** Material for this task **
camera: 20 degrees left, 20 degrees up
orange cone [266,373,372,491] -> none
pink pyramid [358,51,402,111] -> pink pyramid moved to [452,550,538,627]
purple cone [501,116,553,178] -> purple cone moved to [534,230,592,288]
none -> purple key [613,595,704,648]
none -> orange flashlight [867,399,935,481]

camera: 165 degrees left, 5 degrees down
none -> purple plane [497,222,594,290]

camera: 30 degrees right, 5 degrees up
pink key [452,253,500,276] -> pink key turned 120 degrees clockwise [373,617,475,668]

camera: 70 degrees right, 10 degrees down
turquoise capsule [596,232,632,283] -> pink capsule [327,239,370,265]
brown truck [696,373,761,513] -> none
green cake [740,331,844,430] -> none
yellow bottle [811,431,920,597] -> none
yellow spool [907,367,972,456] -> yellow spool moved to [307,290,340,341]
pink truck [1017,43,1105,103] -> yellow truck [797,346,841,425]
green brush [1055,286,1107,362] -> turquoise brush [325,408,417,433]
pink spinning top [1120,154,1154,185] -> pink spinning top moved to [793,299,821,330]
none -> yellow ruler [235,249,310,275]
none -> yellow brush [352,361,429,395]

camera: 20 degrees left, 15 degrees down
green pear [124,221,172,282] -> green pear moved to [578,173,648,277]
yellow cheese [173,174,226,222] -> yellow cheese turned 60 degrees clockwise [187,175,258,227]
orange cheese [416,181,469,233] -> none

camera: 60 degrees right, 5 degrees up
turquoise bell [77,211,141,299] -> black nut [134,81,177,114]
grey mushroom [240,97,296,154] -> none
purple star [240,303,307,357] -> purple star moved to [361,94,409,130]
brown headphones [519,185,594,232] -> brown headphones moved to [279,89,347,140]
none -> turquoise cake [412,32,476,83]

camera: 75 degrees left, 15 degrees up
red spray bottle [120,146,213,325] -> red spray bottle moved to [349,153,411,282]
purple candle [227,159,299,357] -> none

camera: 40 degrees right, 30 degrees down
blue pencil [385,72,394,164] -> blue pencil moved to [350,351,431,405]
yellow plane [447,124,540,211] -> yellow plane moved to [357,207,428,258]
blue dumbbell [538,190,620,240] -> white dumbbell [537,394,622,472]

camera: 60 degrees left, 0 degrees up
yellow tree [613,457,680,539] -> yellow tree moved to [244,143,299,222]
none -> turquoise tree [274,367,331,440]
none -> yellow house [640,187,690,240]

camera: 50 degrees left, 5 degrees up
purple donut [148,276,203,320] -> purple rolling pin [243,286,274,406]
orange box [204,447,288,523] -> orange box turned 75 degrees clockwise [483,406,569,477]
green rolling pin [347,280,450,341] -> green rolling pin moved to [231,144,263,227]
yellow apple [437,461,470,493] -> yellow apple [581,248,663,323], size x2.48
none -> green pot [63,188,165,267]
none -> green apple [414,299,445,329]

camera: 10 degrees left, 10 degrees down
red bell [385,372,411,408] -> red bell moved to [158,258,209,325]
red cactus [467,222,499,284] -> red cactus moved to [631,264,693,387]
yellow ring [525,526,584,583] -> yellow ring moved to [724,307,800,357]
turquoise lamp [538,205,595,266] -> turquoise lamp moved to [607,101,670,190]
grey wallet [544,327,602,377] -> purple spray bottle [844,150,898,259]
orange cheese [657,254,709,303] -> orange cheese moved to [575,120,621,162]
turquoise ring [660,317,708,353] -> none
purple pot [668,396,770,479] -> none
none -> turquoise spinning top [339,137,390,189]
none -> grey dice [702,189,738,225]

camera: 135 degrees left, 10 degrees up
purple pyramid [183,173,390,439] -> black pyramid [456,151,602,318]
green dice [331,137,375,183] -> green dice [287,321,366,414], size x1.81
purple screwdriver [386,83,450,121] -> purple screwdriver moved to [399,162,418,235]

** What to produce **
The range runs from the line above containing "grey mushroom [240,97,296,154] -> none" to the line containing "orange cheese [657,254,709,303]", inclusive. Restate those lines word for word and no others.

** Task output **
grey mushroom [240,97,296,154] -> none
purple star [240,303,307,357] -> purple star moved to [361,94,409,130]
brown headphones [519,185,594,232] -> brown headphones moved to [279,89,347,140]
none -> turquoise cake [412,32,476,83]

camera: 75 degrees left, 15 degrees up
red spray bottle [120,146,213,325] -> red spray bottle moved to [349,153,411,282]
purple candle [227,159,299,357] -> none

camera: 40 degrees right, 30 degrees down
blue pencil [385,72,394,164] -> blue pencil moved to [350,351,431,405]
yellow plane [447,124,540,211] -> yellow plane moved to [357,207,428,258]
blue dumbbell [538,190,620,240] -> white dumbbell [537,394,622,472]

camera: 60 degrees left, 0 degrees up
yellow tree [613,457,680,539] -> yellow tree moved to [244,143,299,222]
none -> turquoise tree [274,367,331,440]
none -> yellow house [640,187,690,240]

camera: 50 degrees left, 5 degrees up
purple donut [148,276,203,320] -> purple rolling pin [243,286,274,406]
orange box [204,447,288,523] -> orange box turned 75 degrees clockwise [483,406,569,477]
green rolling pin [347,280,450,341] -> green rolling pin moved to [231,144,263,227]
yellow apple [437,461,470,493] -> yellow apple [581,248,663,323], size x2.48
none -> green pot [63,188,165,267]
none -> green apple [414,299,445,329]

camera: 10 degrees left, 10 degrees down
red bell [385,372,411,408] -> red bell moved to [158,258,209,325]
red cactus [467,222,499,284] -> red cactus moved to [631,264,693,387]
yellow ring [525,526,584,583] -> yellow ring moved to [724,307,800,357]
turquoise lamp [538,205,595,266] -> turquoise lamp moved to [607,101,670,190]
grey wallet [544,327,602,377] -> purple spray bottle [844,150,898,259]
orange cheese [657,254,709,303] -> orange cheese moved to [575,120,621,162]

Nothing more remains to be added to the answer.